→ **YOUR GOAL**
Return all the entries below exactly, except for the images they hold.
━━ GIVEN DATA ━━
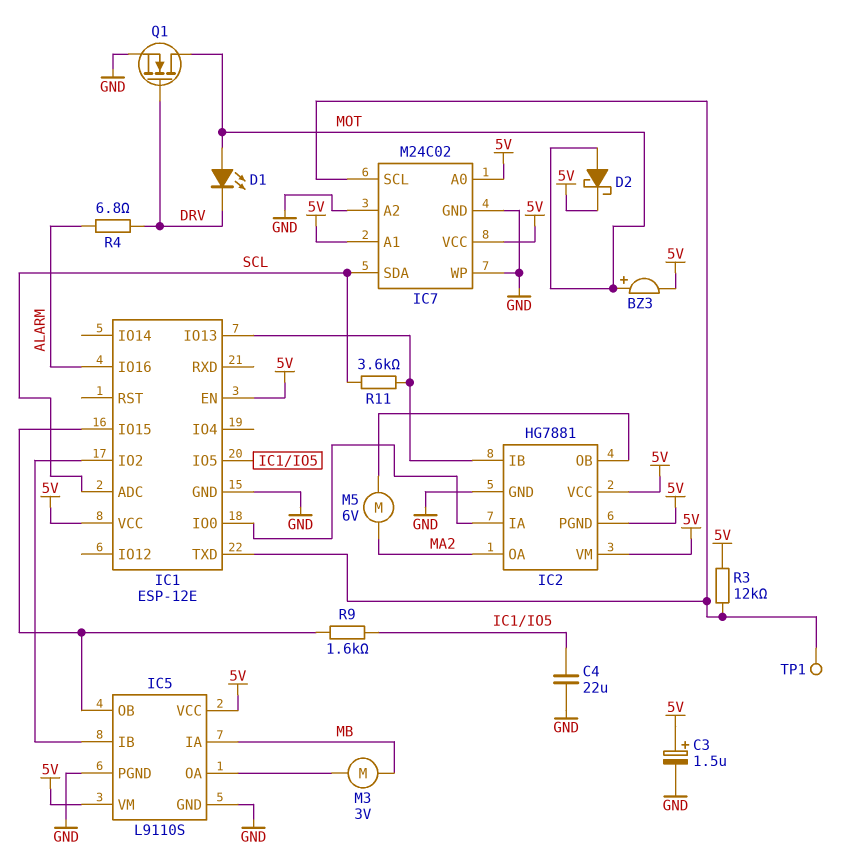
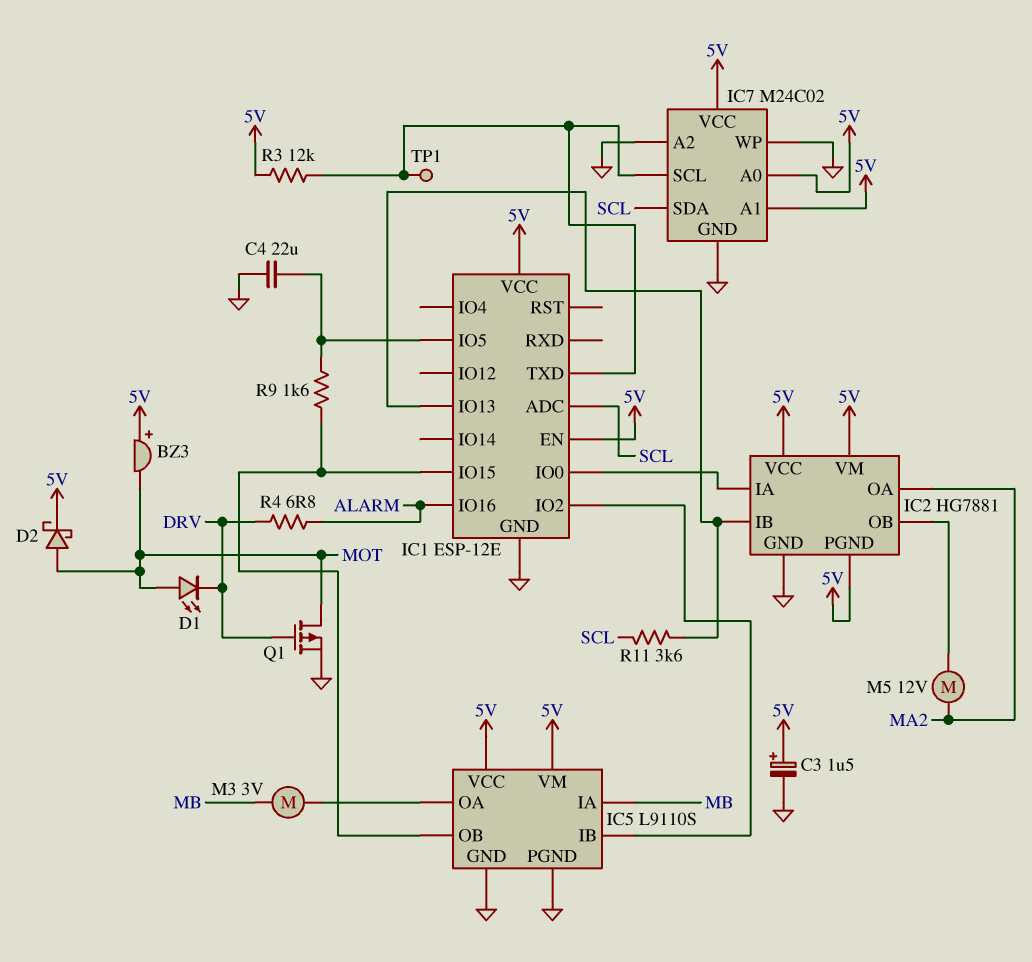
BZ3: buzzer (plus MOT, minus 5V) -> buzzer (plus 5V, minus MOT)
M5: motor 6V (IC2/OB, MA2) -> motor 12V (IC2/OB, MA2)
Q1: NMOS (G DRV, D MOT, S GND) -> PMOS (G DRV, D MOT, S GND)

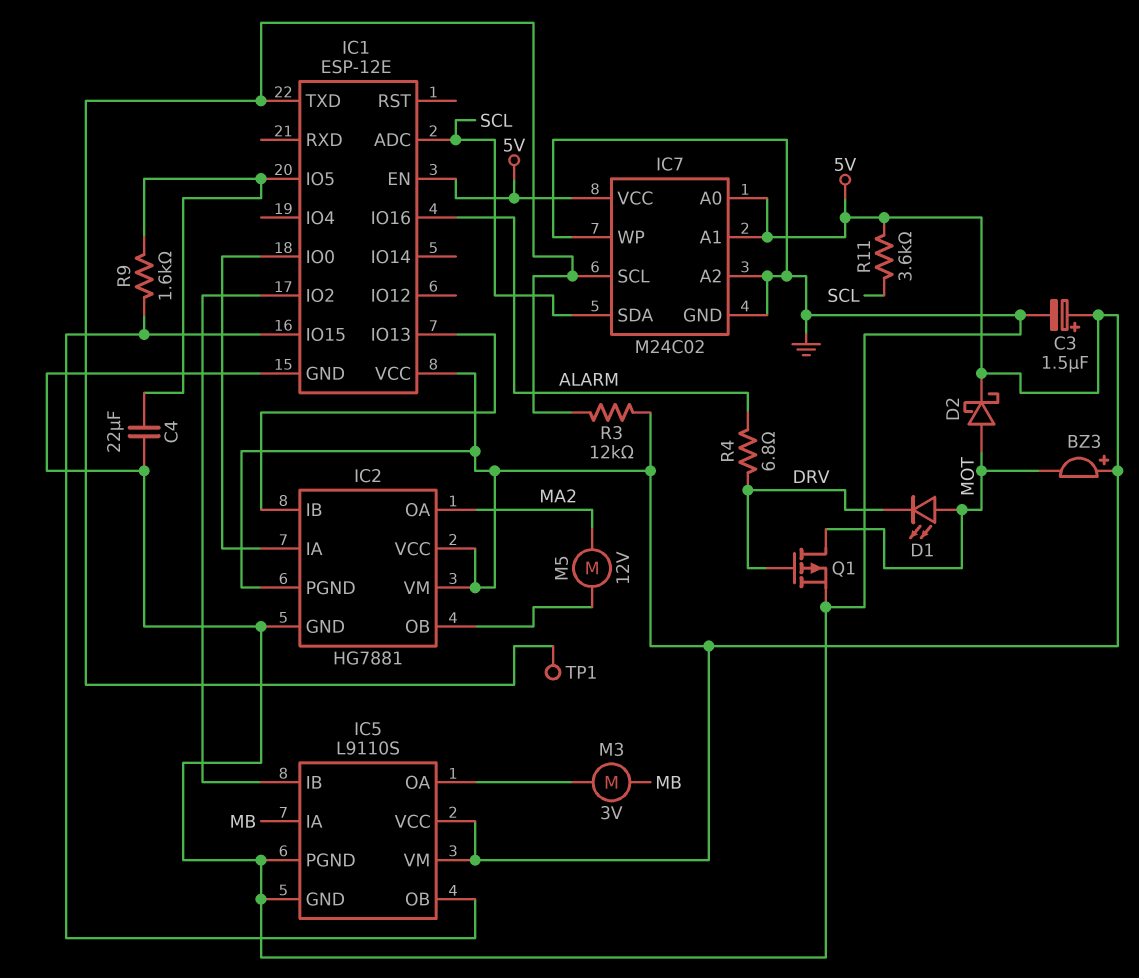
R11: 3.6k (IC1/IO13, SCL) -> 3.6k (5V, SCL)

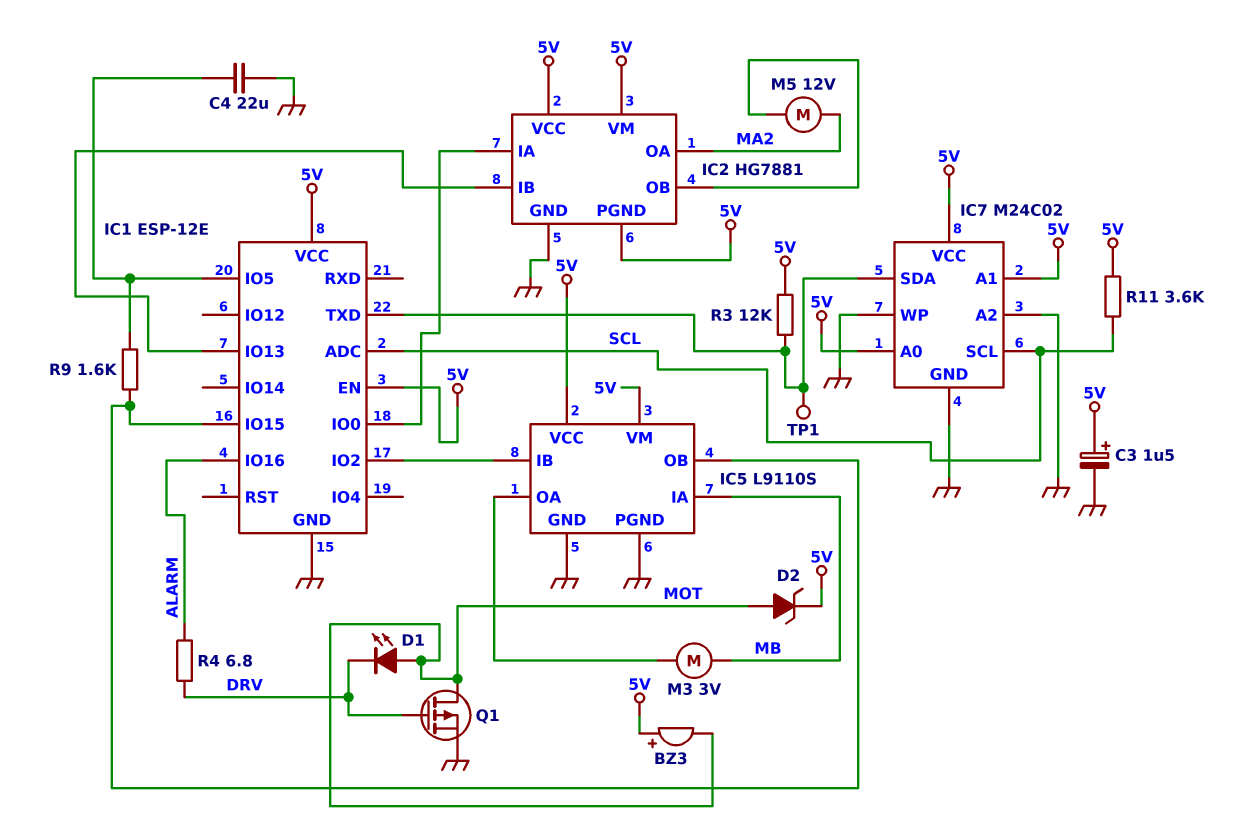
D2: schottky (A MOT, K 5V) -> zener (A MOT, K 5V)
IC7 pin SCL: IC1/TXD -> SCL
IC7 pin SDA: SCL -> IC1/TXD

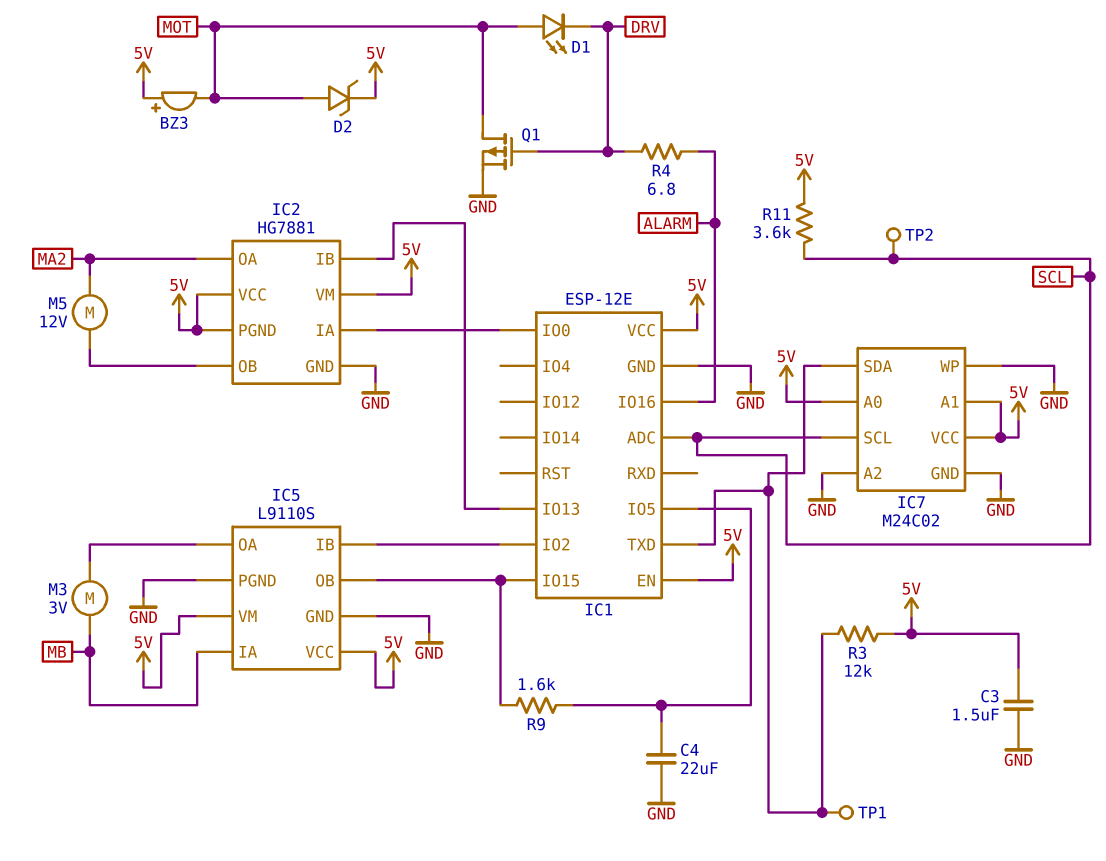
C3: 1.5uF (plus 5V, minus GND) -> 1.5uF (5V, GND)
TP2: none -> test point (SCL)

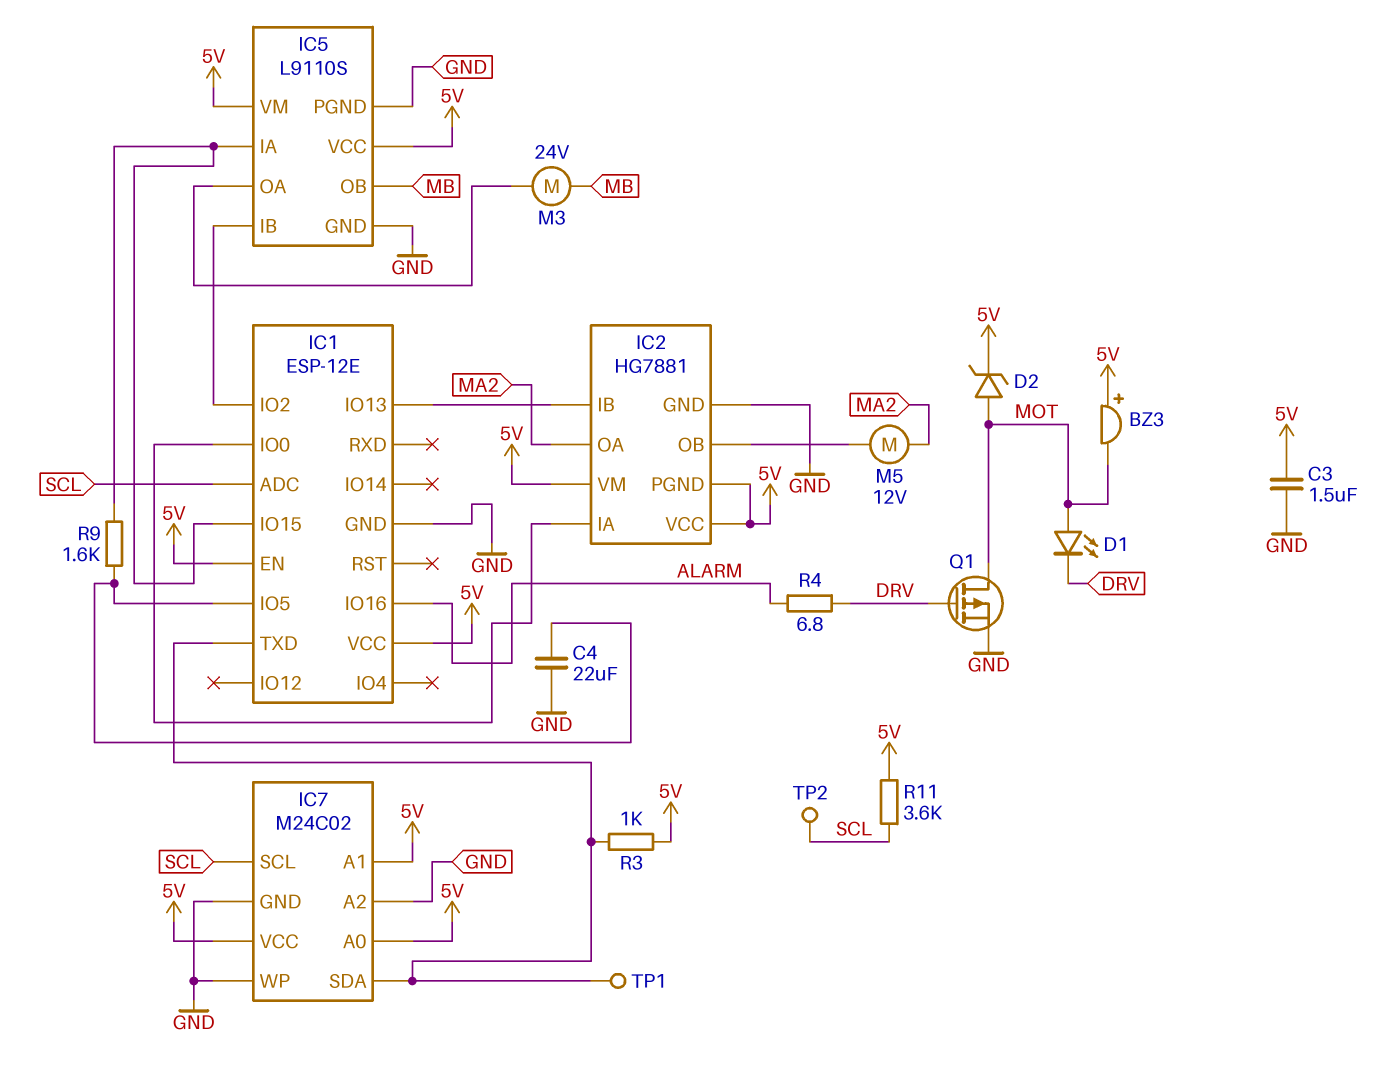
IC5 pin IA: MB -> IC1/IO15
IC5 pin OB: IC1/IO15 -> MB
M3: motor 3V (IC5/OA, MB) -> motor 24V (IC5/OA, MB)
R3: 12k (5V, IC1/TXD) -> 1k (5V, IC1/TXD)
━━━
→ **ANSWER TO THE PROBLEM**
BZ3: buzzer (plus MOT, minus 5V) -> buzzer (plus 5V, minus MOT)
M5: motor 6V (IC2/OB, MA2) -> motor 12V (IC2/OB, MA2)
Q1: NMOS (G DRV, D MOT, S GND) -> PMOS (G DRV, D MOT, S GND)

R11: 3.6k (IC1/IO13, SCL) -> 3.6k (5V, SCL)

D2: schottky (A MOT, K 5V) -> zener (A MOT, K 5V)
IC7 pin SCL: IC1/TXD -> SCL
IC7 pin SDA: SCL -> IC1/TXD

C3: 1.5uF (plus 5V, minus GND) -> 1.5uF (5V, GND)
TP2: none -> test point (SCL)

IC5 pin IA: MB -> IC1/IO15
IC5 pin OB: IC1/IO15 -> MB
M3: motor 3V (IC5/OA, MB) -> motor 24V (IC5/OA, MB)
R3: 12k (5V, IC1/TXD) -> 1k (5V, IC1/TXD)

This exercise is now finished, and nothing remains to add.